What needs to be done:
Find the line below with "C103: 2.2uF (+12V, GND)" and the line with "SW103: button (+12V, SIG4)". Output exactly those lines and everything between them, leaving out the pictures.

Records:
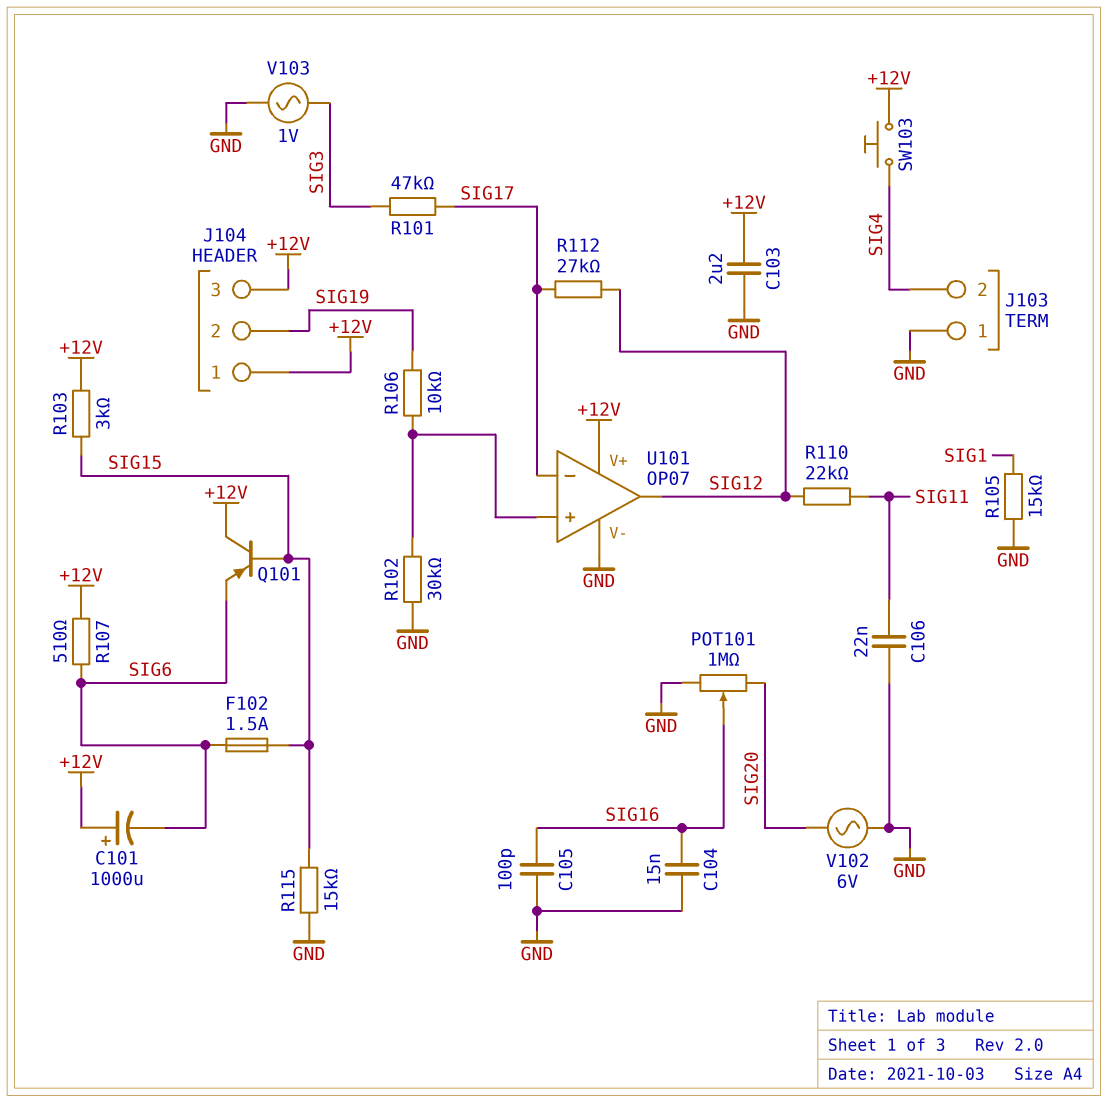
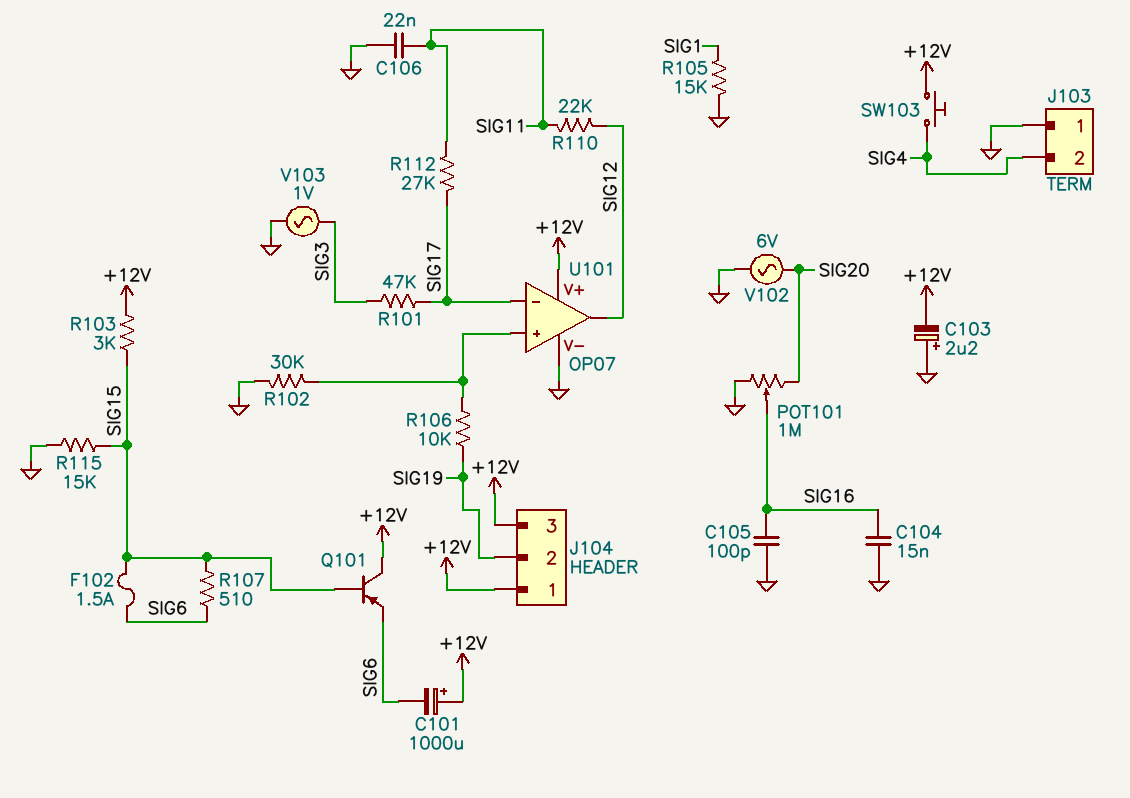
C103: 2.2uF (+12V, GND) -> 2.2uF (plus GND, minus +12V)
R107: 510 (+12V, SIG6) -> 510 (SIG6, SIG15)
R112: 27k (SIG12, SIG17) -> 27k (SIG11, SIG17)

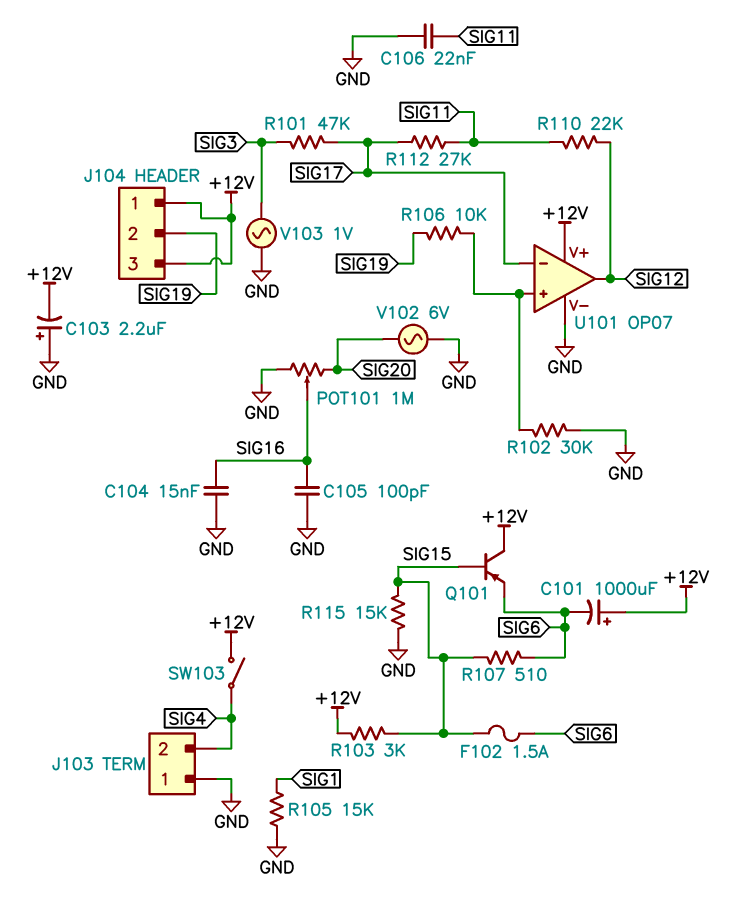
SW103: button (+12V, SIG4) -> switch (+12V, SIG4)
==
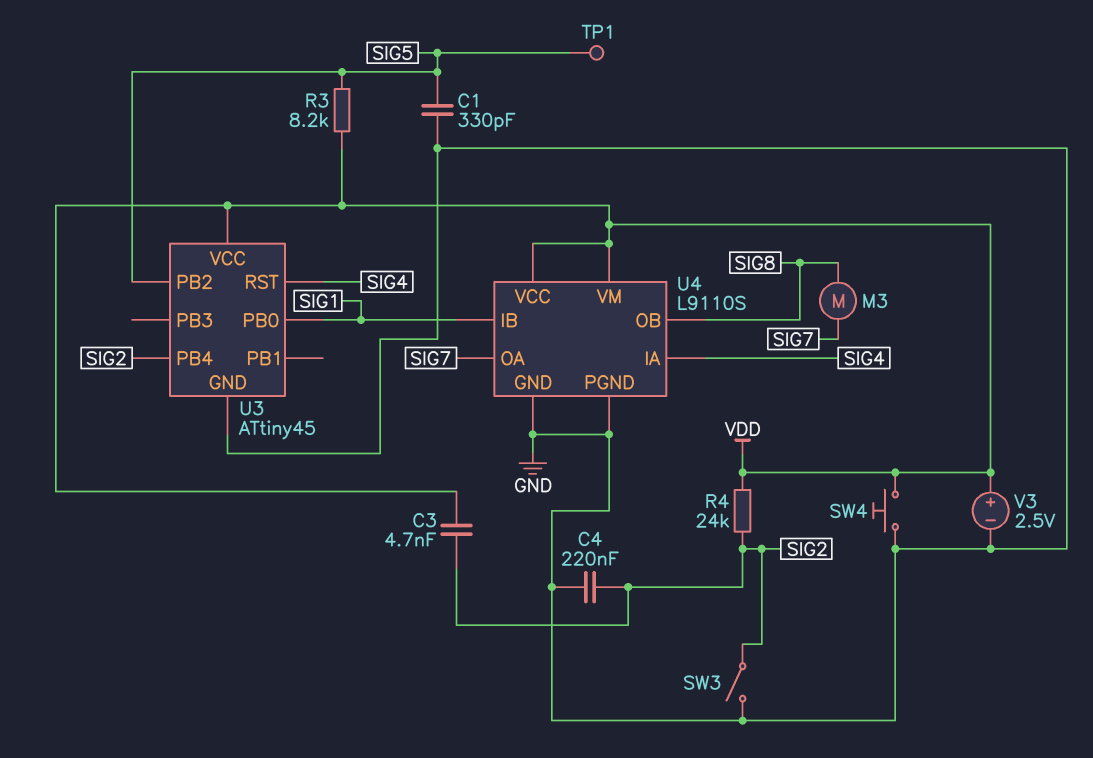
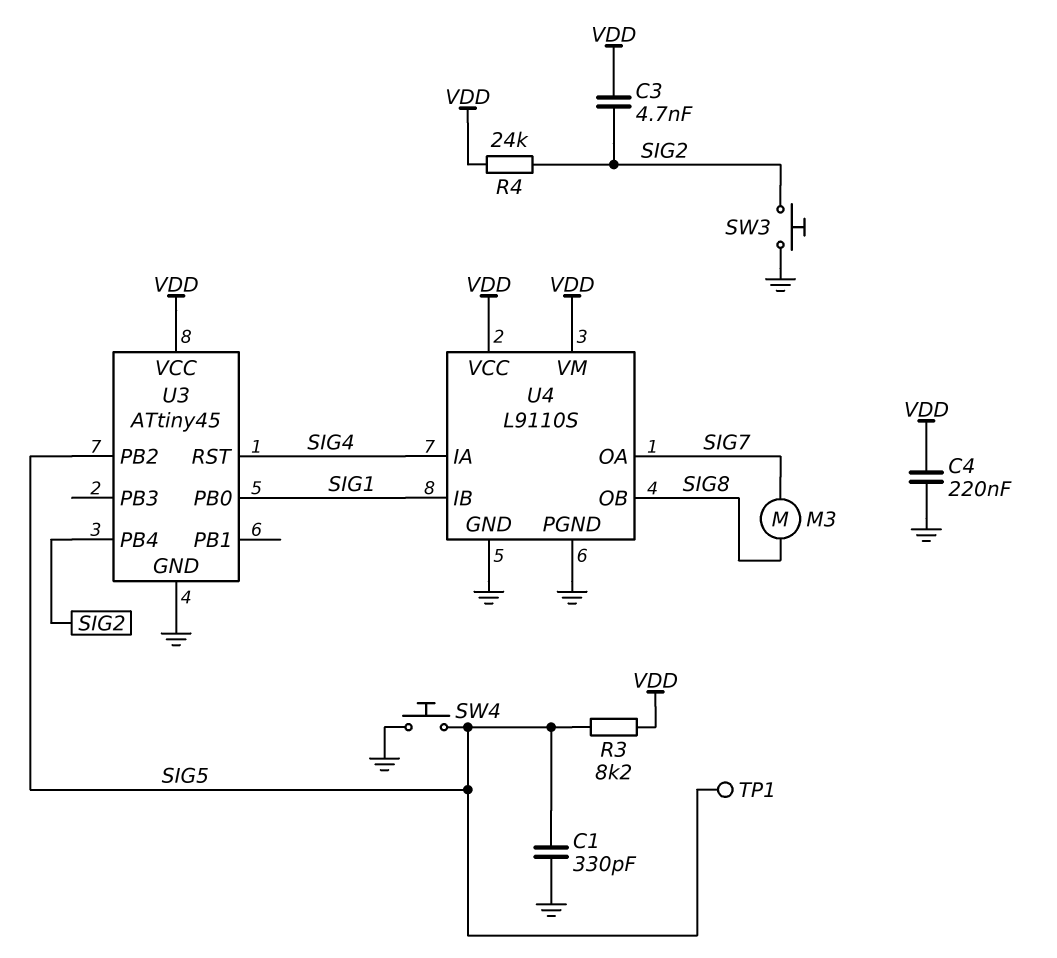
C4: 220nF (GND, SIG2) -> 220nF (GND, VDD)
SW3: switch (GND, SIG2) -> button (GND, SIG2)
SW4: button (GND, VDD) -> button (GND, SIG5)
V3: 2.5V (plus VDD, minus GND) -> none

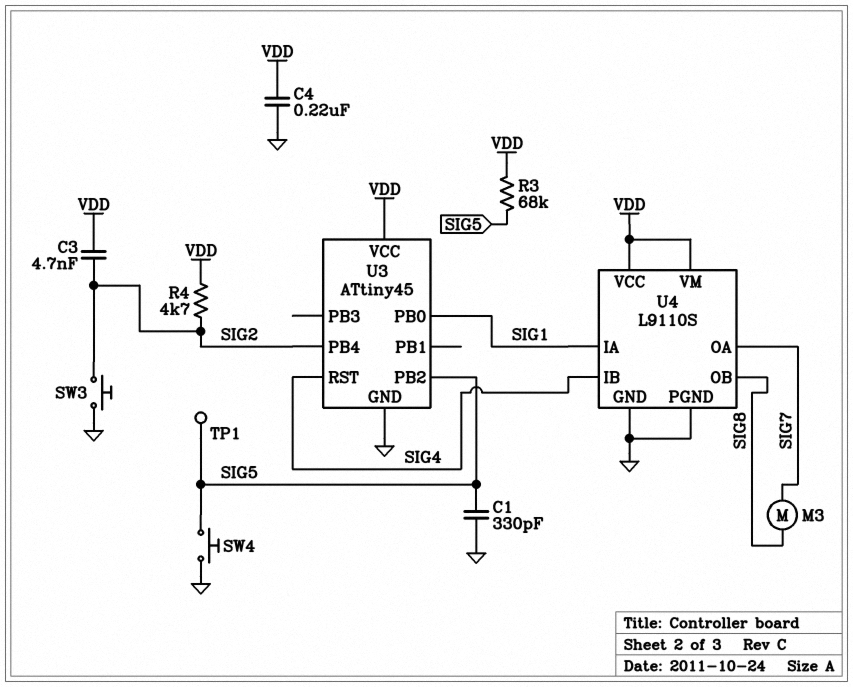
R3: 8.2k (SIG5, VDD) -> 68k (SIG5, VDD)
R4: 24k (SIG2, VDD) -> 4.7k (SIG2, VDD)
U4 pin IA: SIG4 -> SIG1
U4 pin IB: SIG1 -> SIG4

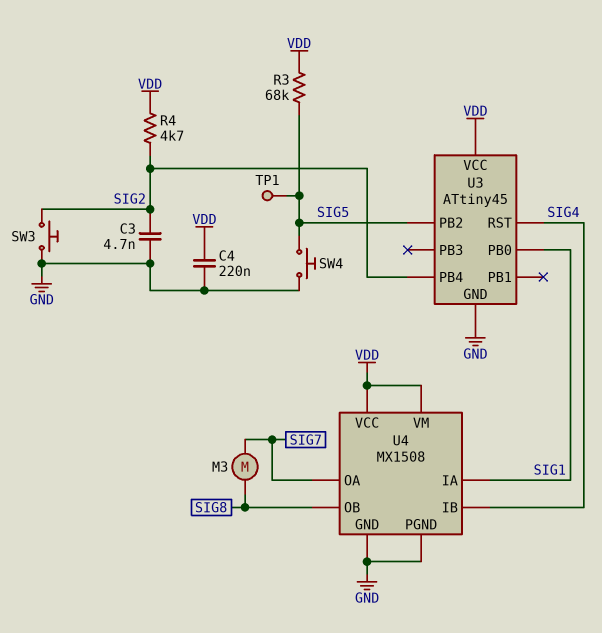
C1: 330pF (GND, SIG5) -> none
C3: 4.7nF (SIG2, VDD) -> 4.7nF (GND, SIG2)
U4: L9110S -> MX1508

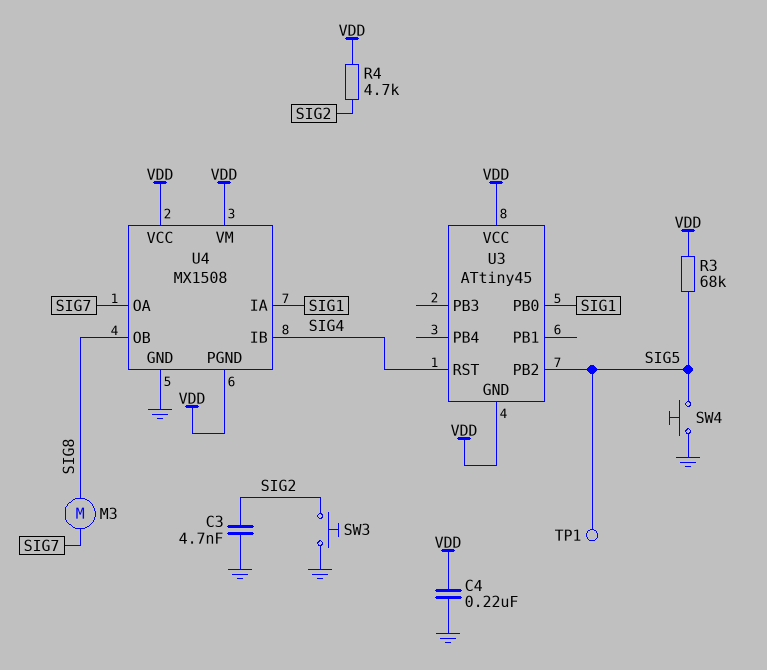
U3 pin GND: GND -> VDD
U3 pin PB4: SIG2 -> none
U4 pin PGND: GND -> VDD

Response area:
C103: 2.2uF (+12V, GND) -> 2.2uF (plus GND, minus +12V)
R107: 510 (+12V, SIG6) -> 510 (SIG6, SIG15)
R112: 27k (SIG12, SIG17) -> 27k (SIG11, SIG17)

SW103: button (+12V, SIG4) -> switch (+12V, SIG4)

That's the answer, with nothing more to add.